(DATA IN THIS EXERCISE begins)

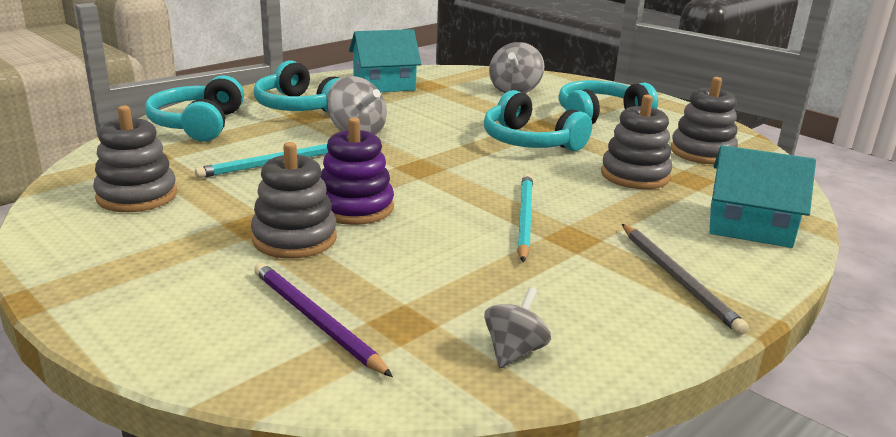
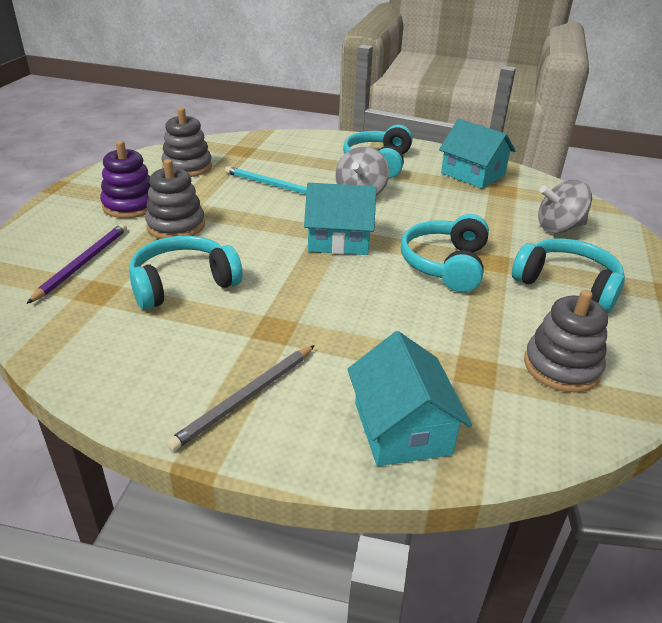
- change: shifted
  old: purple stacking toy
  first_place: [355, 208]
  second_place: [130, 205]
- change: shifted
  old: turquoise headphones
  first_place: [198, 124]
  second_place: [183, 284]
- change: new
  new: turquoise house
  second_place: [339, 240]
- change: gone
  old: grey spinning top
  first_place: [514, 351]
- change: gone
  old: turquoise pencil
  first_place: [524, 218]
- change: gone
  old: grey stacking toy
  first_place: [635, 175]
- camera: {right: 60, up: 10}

(DATA IN THIS EXERCISE ends)

### WHAT TO PRODUCE
A verbatim transcription is required of the lines from the one with "second_place: [339, 240]" through the final line of the entries above, and of nothing else.

### ANSWER BELOW
  second_place: [339, 240]
- change: gone
  old: grey spinning top
  first_place: [514, 351]
- change: gone
  old: turquoise pencil
  first_place: [524, 218]
- change: gone
  old: grey stacking toy
  first_place: [635, 175]
- camera: {right: 60, up: 10}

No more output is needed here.